Aim of the task: At the line that includes "red brick G2", begin writing out the entries below exactly, and continue through the last line without adding anything.
------------------------------------------------
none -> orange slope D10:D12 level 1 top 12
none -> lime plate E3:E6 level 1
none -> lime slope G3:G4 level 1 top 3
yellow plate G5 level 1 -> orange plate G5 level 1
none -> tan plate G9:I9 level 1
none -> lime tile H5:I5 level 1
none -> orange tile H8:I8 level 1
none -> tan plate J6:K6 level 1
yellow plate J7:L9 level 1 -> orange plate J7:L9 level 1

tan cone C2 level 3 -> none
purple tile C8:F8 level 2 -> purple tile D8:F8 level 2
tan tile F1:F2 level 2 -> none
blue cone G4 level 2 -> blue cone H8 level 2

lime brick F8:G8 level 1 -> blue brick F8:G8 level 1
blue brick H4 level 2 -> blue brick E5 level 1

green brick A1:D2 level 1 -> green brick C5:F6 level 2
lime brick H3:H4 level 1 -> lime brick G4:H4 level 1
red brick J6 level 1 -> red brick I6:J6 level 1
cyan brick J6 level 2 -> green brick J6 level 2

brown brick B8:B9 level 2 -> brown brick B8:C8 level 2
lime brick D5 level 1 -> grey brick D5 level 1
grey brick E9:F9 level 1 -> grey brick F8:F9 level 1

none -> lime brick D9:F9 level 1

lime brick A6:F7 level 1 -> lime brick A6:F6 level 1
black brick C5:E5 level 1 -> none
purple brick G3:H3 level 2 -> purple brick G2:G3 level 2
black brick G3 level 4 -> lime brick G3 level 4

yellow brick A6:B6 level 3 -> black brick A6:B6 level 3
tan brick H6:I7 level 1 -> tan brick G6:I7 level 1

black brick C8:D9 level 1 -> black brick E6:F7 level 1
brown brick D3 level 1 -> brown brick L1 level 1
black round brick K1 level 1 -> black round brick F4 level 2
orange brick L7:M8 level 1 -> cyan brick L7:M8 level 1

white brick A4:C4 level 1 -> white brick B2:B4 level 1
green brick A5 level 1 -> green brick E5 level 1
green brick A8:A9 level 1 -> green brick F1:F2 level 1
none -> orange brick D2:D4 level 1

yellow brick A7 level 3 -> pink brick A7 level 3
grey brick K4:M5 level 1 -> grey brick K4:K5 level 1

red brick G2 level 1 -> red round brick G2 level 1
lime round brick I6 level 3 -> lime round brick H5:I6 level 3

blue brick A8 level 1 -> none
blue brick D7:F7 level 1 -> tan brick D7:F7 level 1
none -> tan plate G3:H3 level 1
------------------------------------------------
Solution for this task:
red brick G2 level 1 -> red round brick G2 level 1
lime round brick I6 level 3 -> lime round brick H5:I6 level 3

blue brick A8 level 1 -> none
blue brick D7:F7 level 1 -> tan brick D7:F7 level 1
none -> tan plate G3:H3 level 1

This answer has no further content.